**WHAT YOU NEED TO DO:**
Beginning at the line containing "BT1 pin RXD: D7 -> D2" in the material below and ending at the line containing "RFID2 pin RST: D4 -> RX", return each line exactly and add nothing.

**MATERIAL FOR THE TASK:**
· · ·

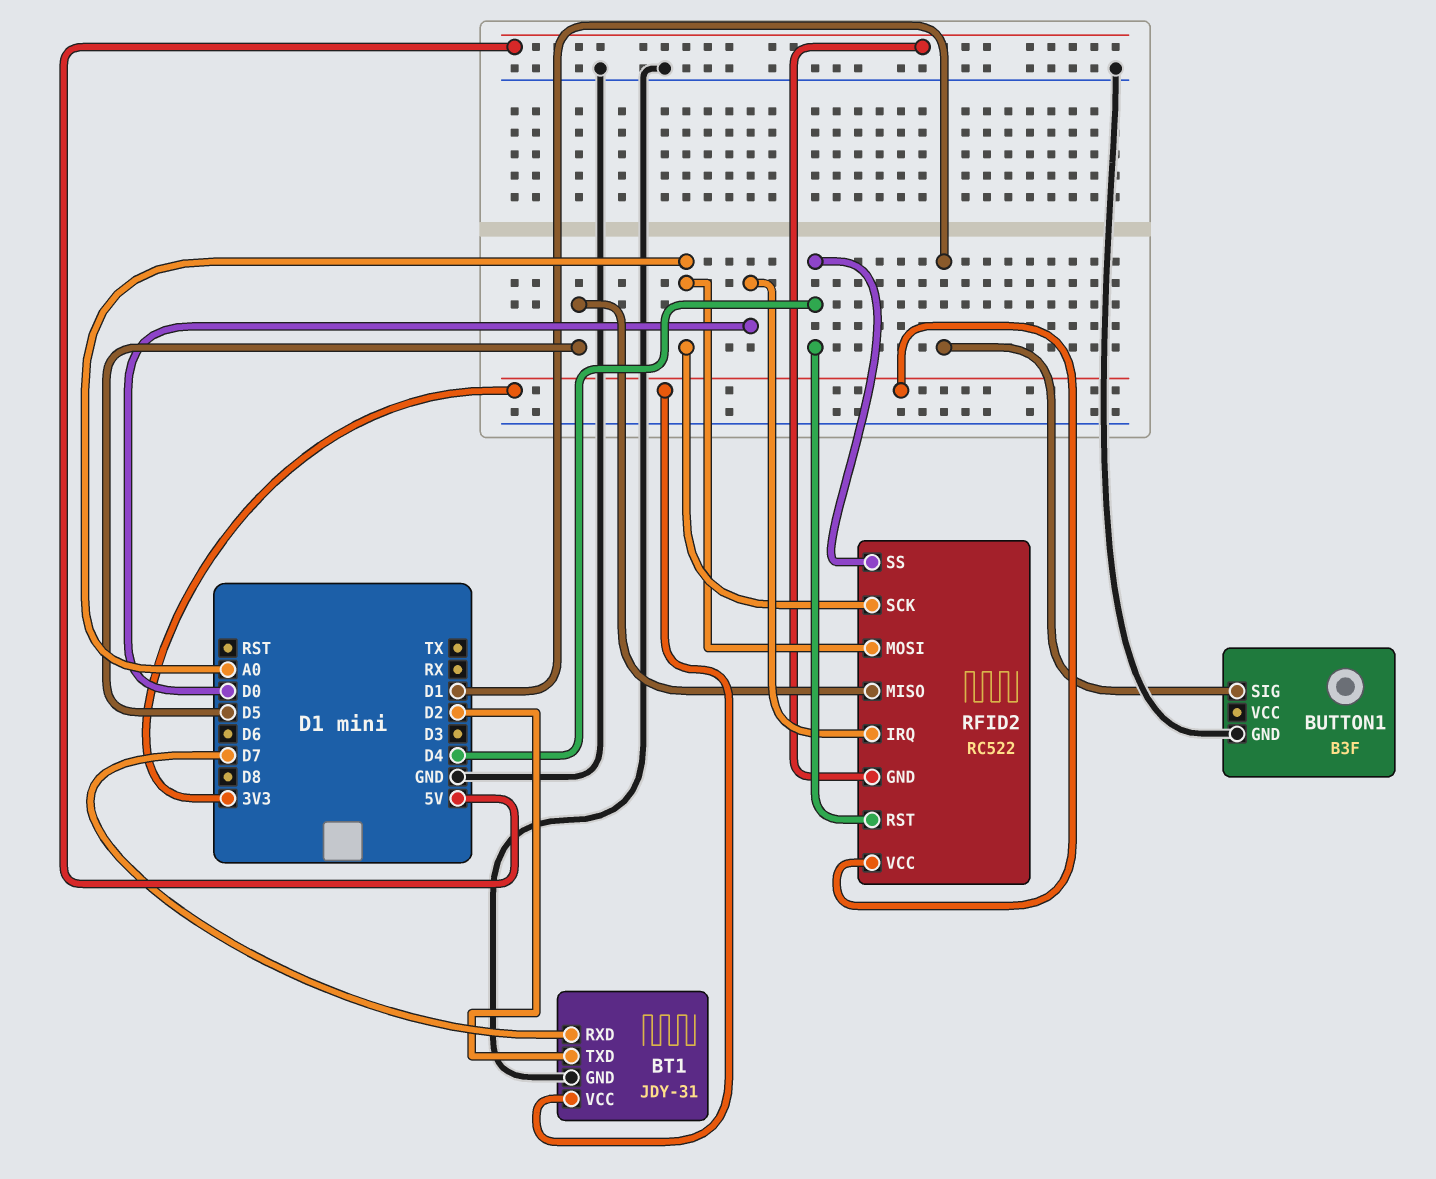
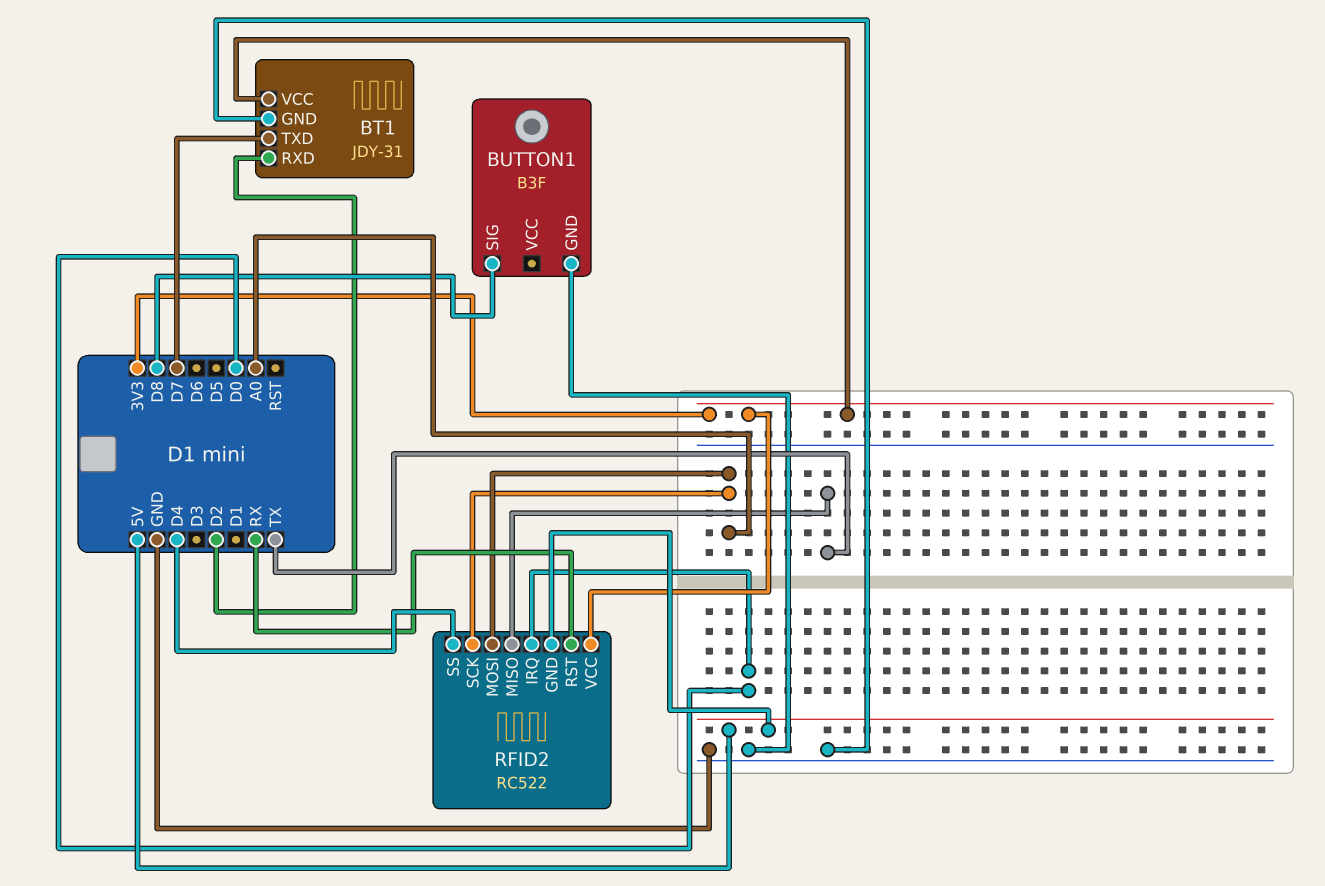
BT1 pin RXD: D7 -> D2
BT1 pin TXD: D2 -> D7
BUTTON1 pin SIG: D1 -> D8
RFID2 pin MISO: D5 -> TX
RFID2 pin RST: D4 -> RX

· · ·

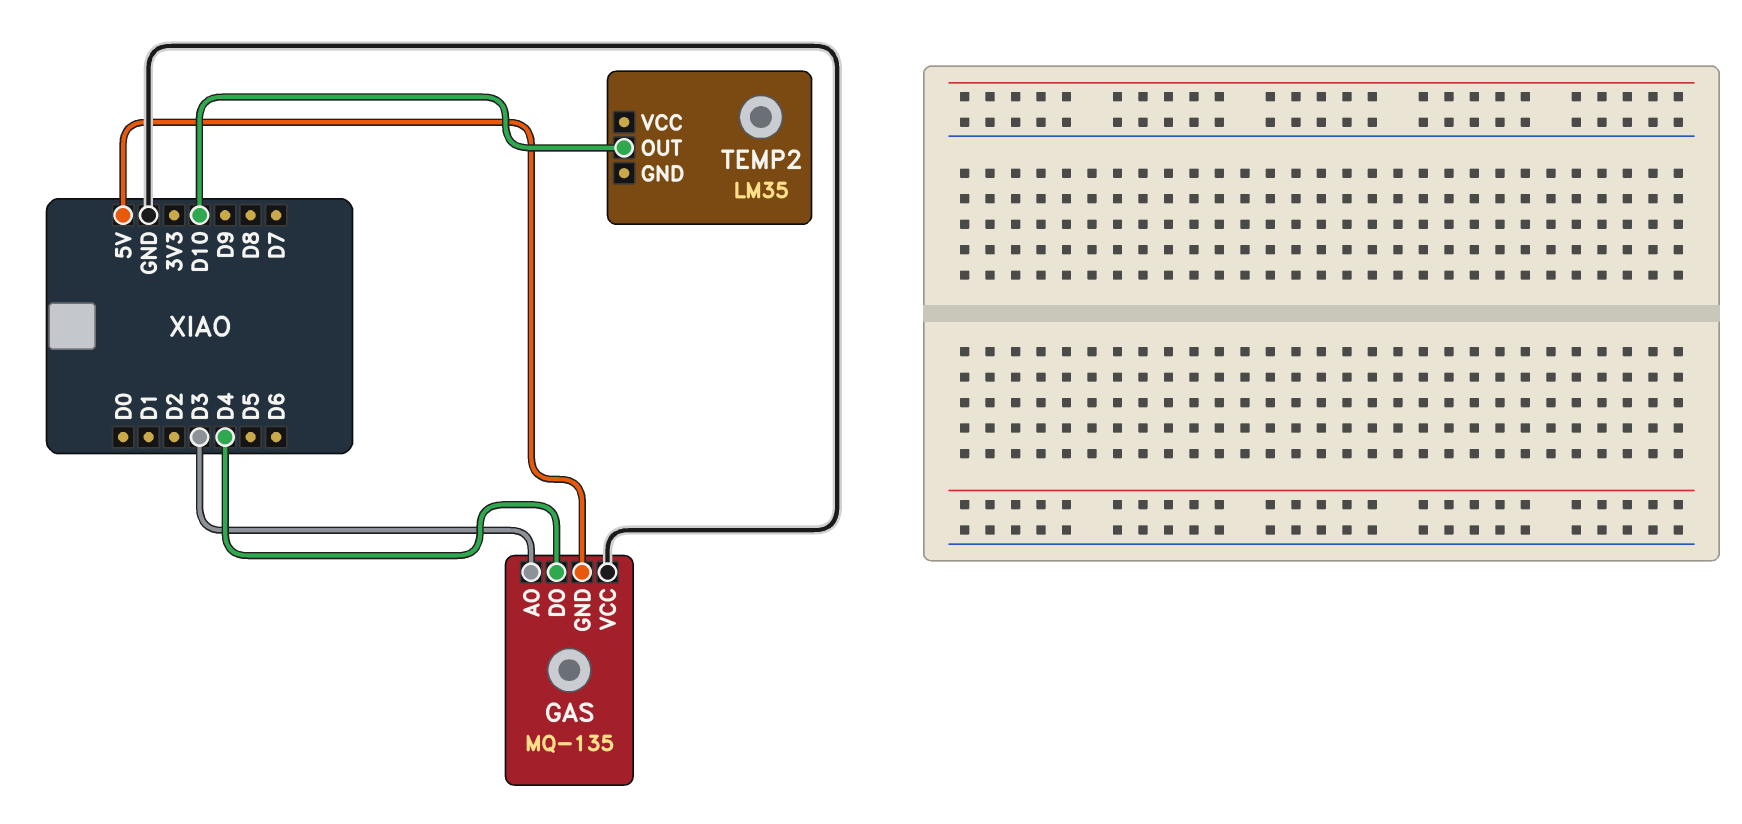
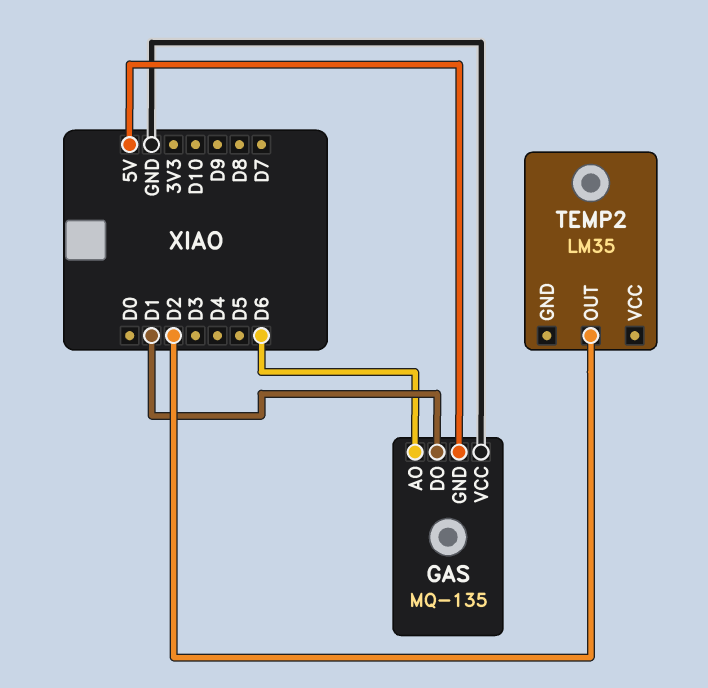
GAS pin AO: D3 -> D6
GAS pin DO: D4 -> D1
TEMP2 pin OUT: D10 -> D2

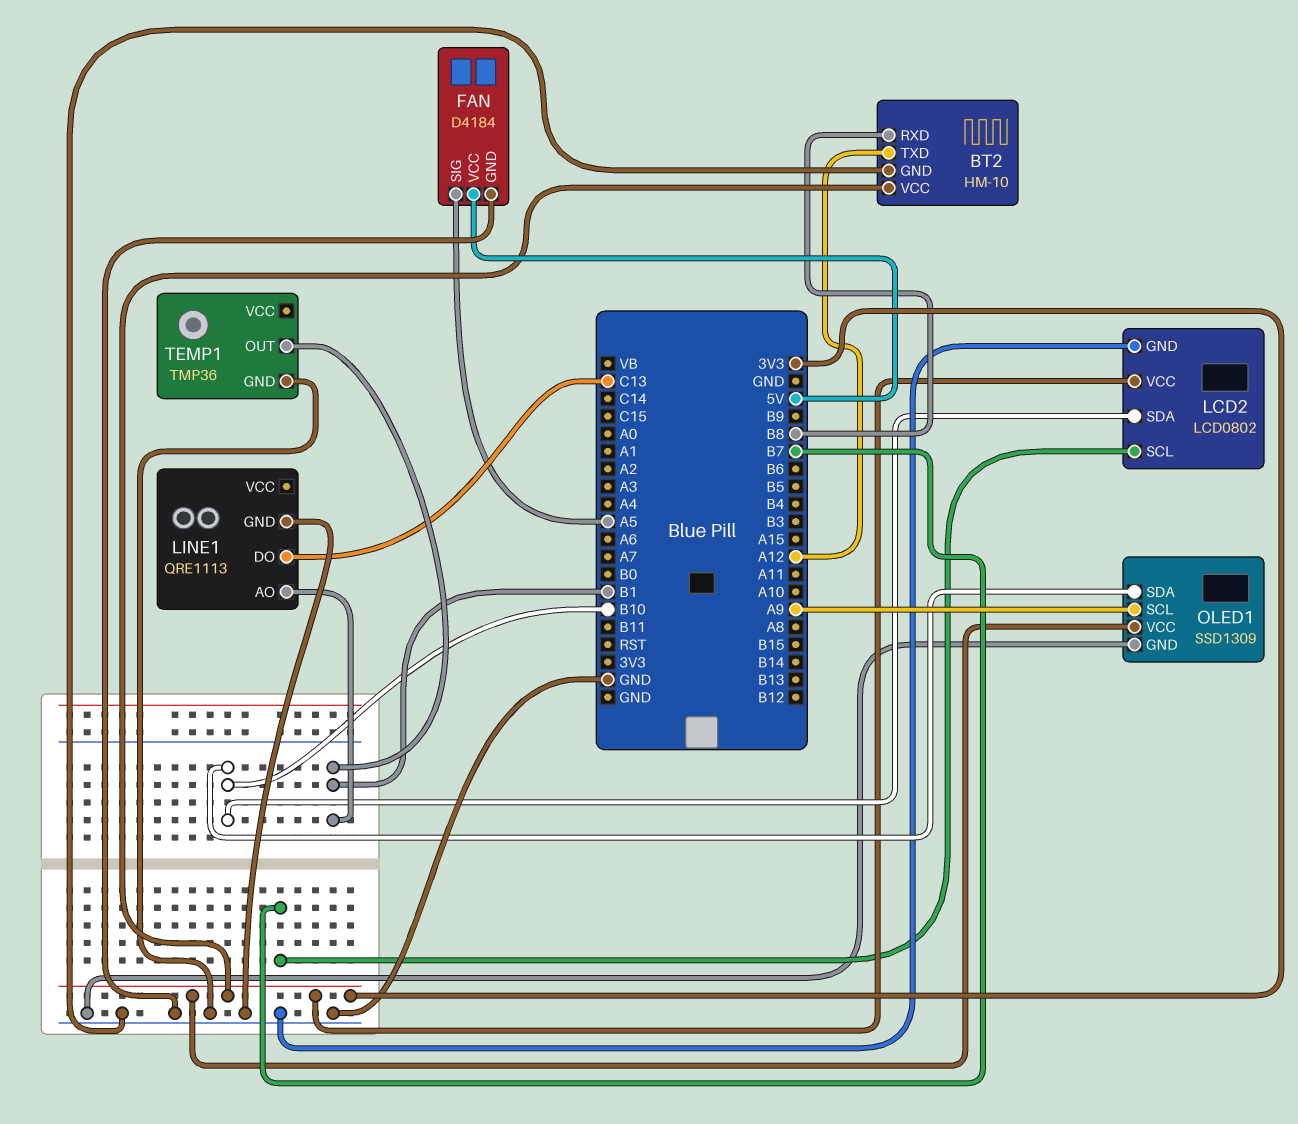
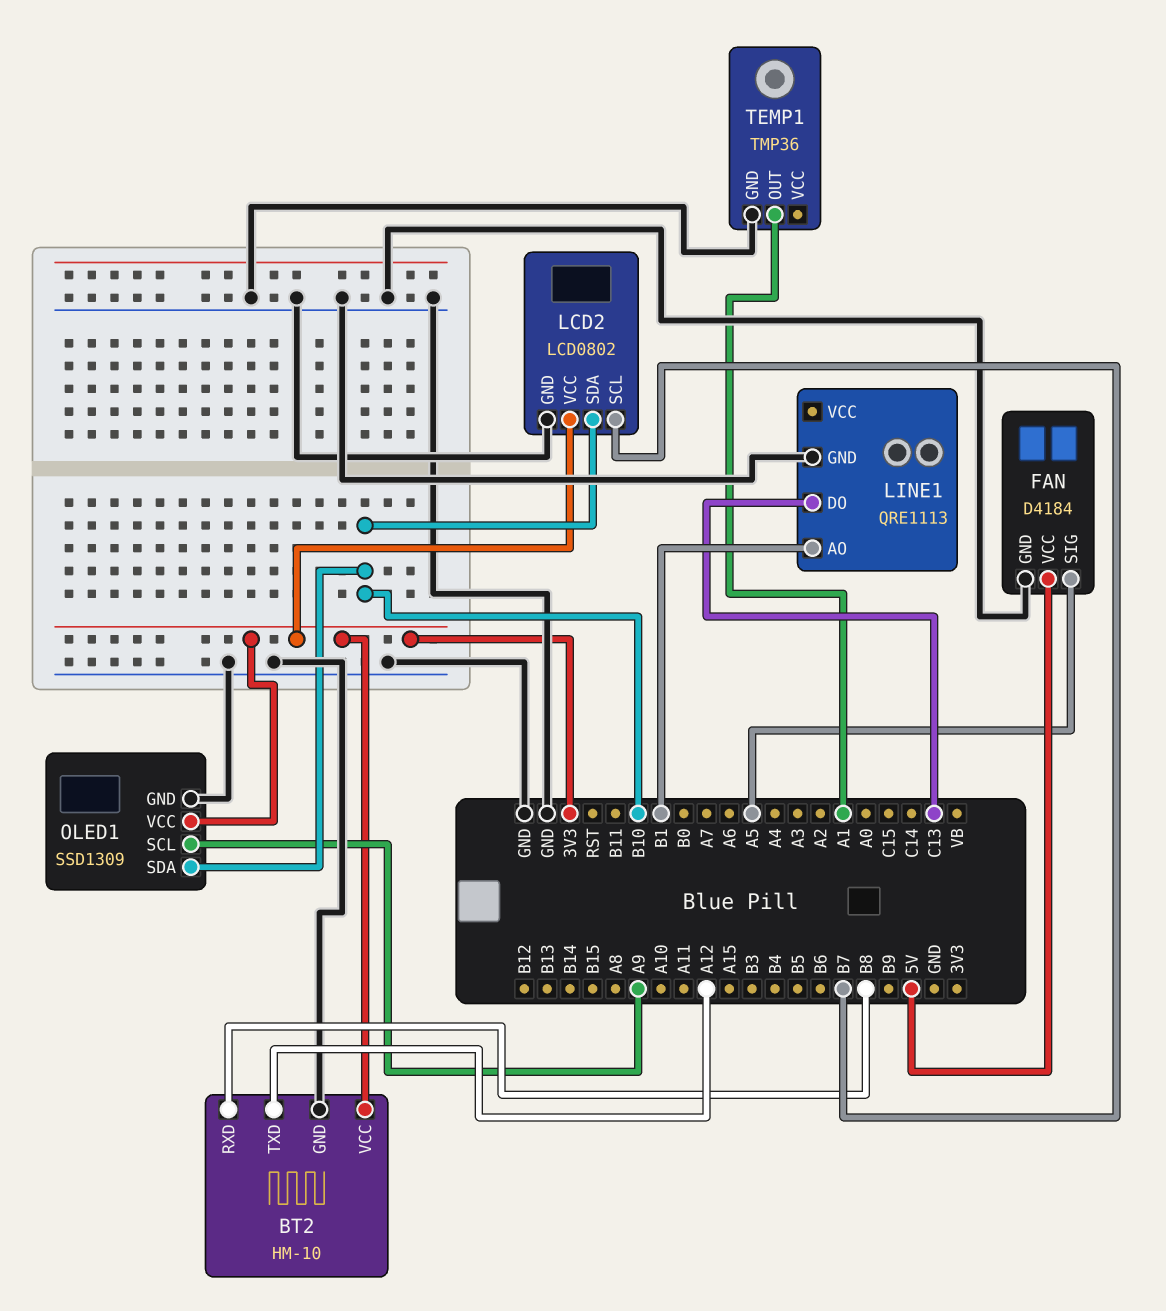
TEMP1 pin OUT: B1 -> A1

· · ·

**RESULT FOR THIS TASK:**
BT1 pin RXD: D7 -> D2
BT1 pin TXD: D2 -> D7
BUTTON1 pin SIG: D1 -> D8
RFID2 pin MISO: D5 -> TX
RFID2 pin RST: D4 -> RX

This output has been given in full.